>>>

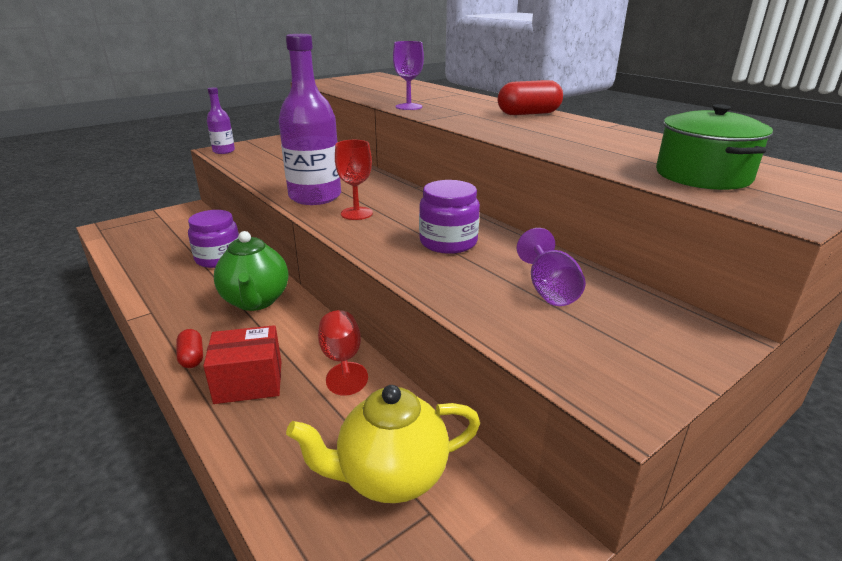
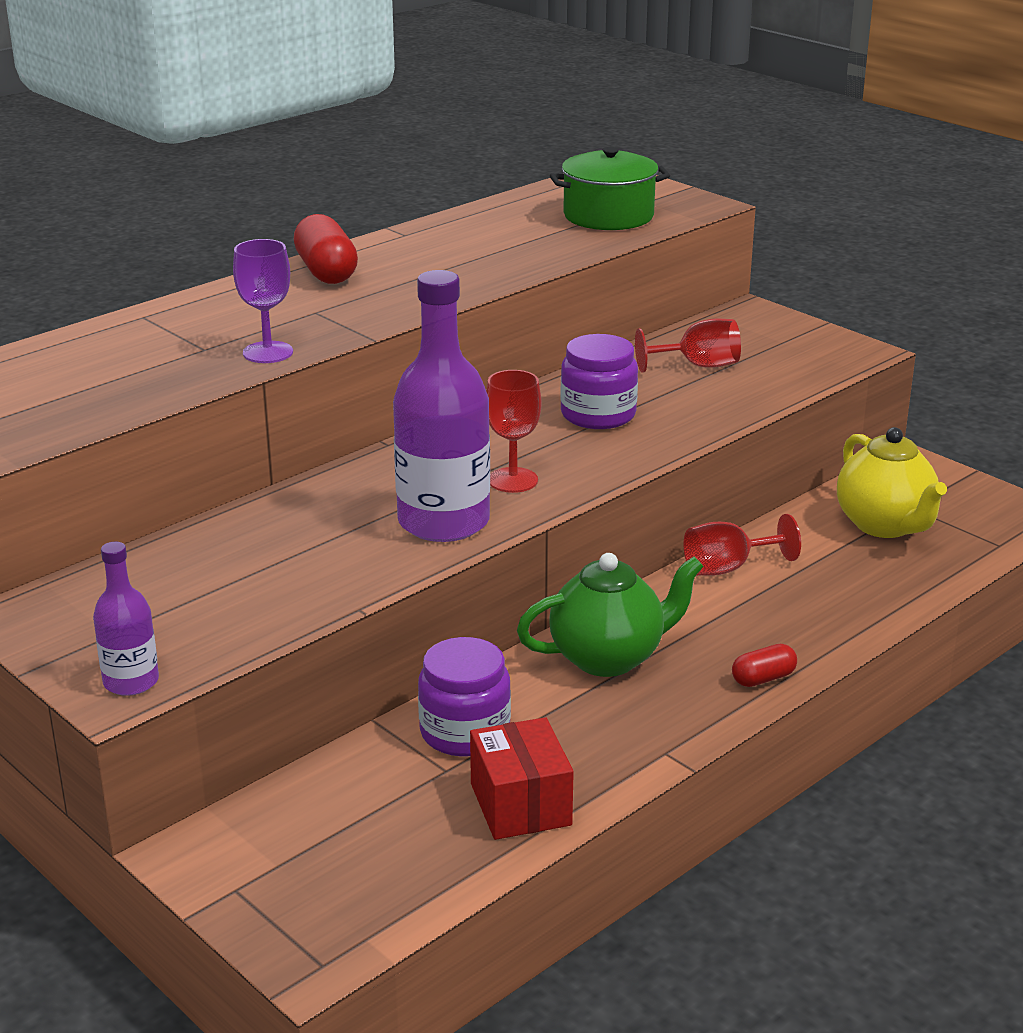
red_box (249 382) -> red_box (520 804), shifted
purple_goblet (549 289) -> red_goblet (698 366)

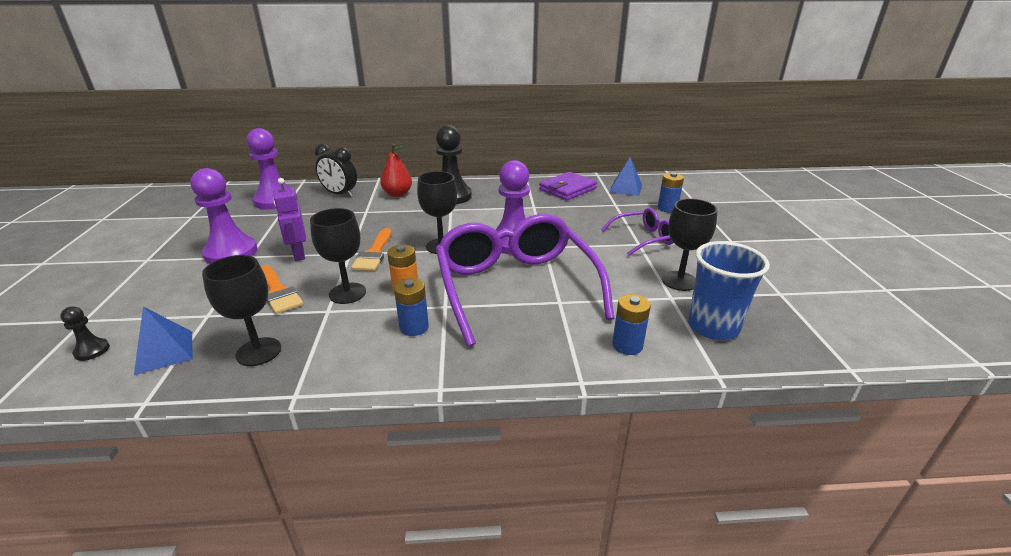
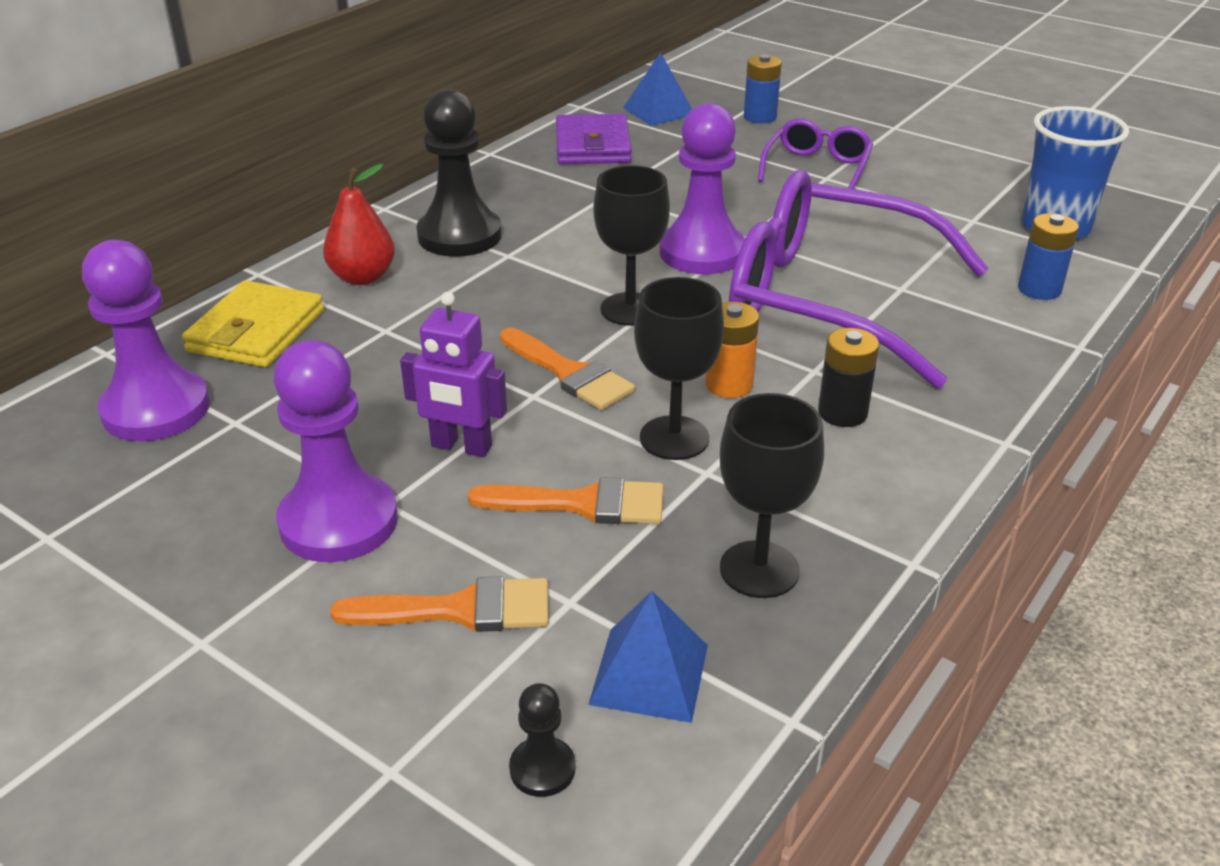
black_clock (340 194) -> yellow_wallet (256 331)
blue_battery (414 327) -> black_battery (842 413)
black_goblet (679 281) -> none
none -> orange_brush (460 609)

<<<

Problem to solve :: Omitting the images, transcribe every record exactly.

Problem solution ::
red_box (249 382) -> red_box (520 804), shifted
purple_goblet (549 289) -> red_goblet (698 366)

black_clock (340 194) -> yellow_wallet (256 331)
blue_battery (414 327) -> black_battery (842 413)
black_goblet (679 281) -> none
none -> orange_brush (460 609)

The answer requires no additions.